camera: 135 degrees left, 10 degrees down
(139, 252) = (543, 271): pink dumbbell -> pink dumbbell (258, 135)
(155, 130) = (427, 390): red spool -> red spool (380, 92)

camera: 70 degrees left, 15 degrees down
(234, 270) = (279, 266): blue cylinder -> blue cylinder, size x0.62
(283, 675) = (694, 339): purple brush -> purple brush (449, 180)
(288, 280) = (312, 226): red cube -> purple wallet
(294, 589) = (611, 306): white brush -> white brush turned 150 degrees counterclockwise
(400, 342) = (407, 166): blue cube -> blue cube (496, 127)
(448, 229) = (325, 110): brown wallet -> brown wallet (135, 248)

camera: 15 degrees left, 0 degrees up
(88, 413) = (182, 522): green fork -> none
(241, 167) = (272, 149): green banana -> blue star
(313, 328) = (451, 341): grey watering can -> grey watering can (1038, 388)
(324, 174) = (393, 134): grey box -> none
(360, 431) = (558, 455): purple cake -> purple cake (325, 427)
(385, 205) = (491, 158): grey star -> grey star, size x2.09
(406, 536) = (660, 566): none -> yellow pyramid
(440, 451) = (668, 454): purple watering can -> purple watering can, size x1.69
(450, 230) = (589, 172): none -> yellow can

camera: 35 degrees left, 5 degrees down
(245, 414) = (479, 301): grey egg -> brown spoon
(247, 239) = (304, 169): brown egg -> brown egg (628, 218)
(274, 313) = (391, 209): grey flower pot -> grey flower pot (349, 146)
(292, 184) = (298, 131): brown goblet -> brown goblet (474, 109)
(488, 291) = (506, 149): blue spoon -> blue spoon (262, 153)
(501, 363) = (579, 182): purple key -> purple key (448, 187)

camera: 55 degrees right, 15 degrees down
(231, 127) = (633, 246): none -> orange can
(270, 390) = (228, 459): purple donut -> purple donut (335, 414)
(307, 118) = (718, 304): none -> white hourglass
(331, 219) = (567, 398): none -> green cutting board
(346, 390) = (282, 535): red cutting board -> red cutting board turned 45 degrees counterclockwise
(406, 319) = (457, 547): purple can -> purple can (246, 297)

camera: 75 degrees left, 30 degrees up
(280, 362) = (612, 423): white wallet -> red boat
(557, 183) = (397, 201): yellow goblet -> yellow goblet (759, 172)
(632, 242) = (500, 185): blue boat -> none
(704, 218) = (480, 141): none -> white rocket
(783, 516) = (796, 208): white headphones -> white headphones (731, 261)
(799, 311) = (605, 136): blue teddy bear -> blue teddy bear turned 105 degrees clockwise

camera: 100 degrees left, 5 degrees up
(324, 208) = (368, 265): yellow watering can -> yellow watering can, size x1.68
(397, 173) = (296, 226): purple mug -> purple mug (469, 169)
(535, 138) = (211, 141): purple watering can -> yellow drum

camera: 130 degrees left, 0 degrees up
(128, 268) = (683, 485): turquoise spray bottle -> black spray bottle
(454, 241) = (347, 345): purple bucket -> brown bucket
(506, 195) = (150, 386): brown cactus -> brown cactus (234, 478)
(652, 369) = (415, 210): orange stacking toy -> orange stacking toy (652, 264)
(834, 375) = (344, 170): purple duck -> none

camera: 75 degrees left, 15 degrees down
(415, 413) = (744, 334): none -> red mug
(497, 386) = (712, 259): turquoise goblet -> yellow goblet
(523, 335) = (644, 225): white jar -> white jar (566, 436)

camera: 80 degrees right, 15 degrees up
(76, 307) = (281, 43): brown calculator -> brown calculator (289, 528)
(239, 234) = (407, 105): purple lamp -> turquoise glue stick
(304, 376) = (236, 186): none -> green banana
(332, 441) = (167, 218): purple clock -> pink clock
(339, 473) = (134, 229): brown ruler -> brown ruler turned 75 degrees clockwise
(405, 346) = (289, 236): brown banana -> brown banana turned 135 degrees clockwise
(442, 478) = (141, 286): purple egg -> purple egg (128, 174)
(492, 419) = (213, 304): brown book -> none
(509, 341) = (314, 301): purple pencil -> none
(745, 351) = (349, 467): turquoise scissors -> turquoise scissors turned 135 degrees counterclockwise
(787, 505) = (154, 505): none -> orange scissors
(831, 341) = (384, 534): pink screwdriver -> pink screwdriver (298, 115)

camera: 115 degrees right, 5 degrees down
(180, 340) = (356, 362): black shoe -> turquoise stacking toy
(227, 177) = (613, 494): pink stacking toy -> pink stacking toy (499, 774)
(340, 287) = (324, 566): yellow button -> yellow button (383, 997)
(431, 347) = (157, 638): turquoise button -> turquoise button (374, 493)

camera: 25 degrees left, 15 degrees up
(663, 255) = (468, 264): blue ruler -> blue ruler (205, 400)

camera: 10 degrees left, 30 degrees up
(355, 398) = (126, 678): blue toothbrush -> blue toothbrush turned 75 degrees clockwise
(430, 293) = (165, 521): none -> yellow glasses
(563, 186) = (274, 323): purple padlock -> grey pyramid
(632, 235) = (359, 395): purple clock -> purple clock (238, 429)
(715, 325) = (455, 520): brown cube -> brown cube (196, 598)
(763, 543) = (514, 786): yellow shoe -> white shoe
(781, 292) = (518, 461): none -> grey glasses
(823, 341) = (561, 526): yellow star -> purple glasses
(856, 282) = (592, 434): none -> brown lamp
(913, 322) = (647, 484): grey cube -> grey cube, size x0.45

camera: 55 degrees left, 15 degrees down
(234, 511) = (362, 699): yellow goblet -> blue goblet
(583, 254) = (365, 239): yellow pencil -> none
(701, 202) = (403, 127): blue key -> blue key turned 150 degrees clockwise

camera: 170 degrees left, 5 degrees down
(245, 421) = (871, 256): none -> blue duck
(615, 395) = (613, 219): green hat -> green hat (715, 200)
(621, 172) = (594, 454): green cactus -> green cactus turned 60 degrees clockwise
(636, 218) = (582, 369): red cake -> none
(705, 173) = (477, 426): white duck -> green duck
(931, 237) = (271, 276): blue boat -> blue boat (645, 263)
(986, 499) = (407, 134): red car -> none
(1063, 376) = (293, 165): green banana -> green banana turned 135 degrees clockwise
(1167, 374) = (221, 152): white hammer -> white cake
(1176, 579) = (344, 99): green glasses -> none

# # #

#### PROBLEM DETAILS
Give only the number of lines in the material above that include the word "banana".

#### OUTPUT OF THE TASK
4